PROBLEM REQUIREMENTS:
Starting at the line that holds "DRIVER2 pin ENA: 9 -> none", copy every line exactly through the end of the data, and no others.

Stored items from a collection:
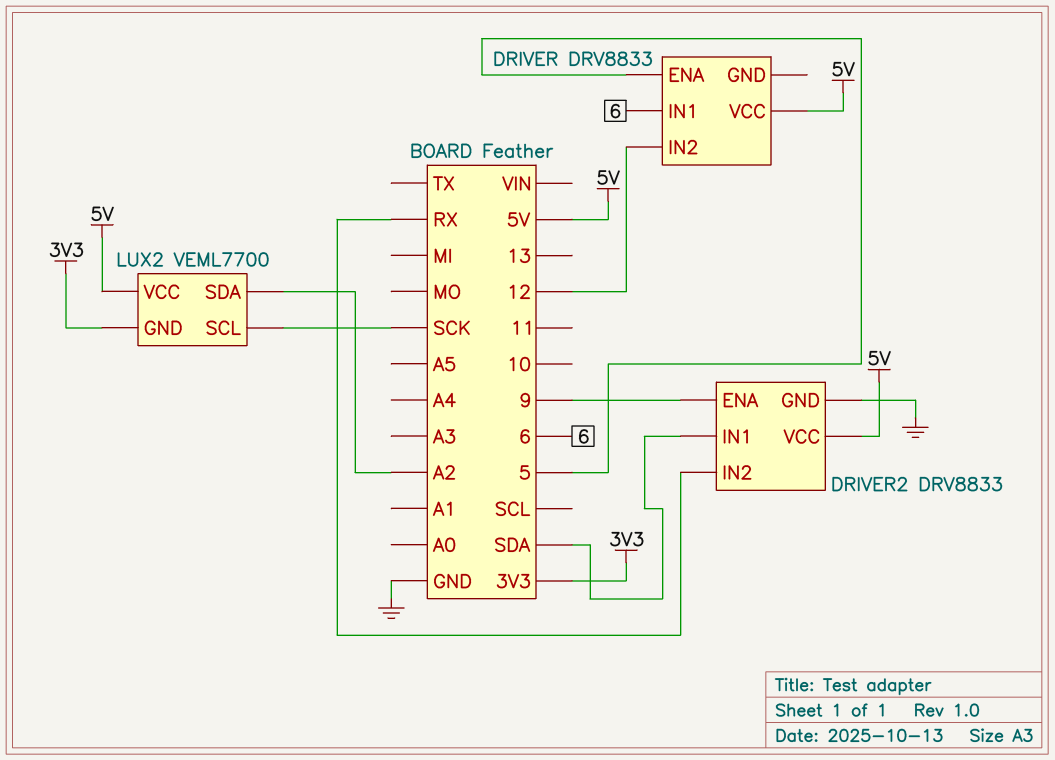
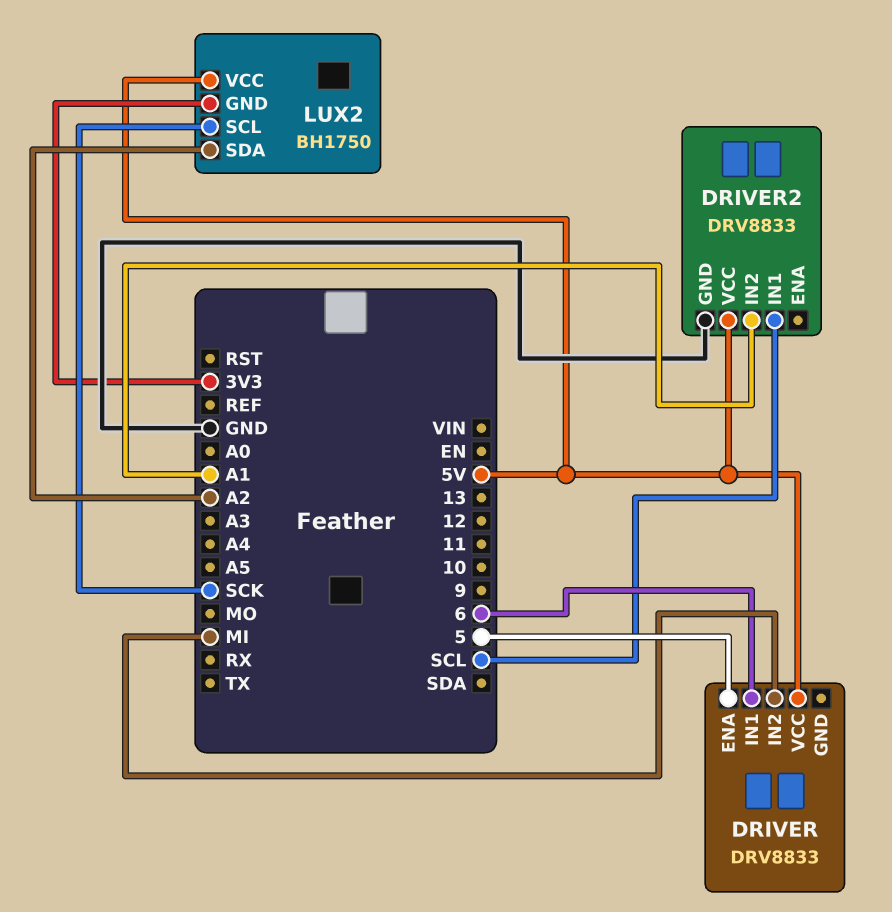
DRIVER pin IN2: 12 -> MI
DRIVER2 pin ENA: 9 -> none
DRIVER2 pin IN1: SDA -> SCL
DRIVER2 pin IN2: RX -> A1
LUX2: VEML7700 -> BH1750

OUTPUT BELOW:
DRIVER2 pin ENA: 9 -> none
DRIVER2 pin IN1: SDA -> SCL
DRIVER2 pin IN2: RX -> A1
LUX2: VEML7700 -> BH1750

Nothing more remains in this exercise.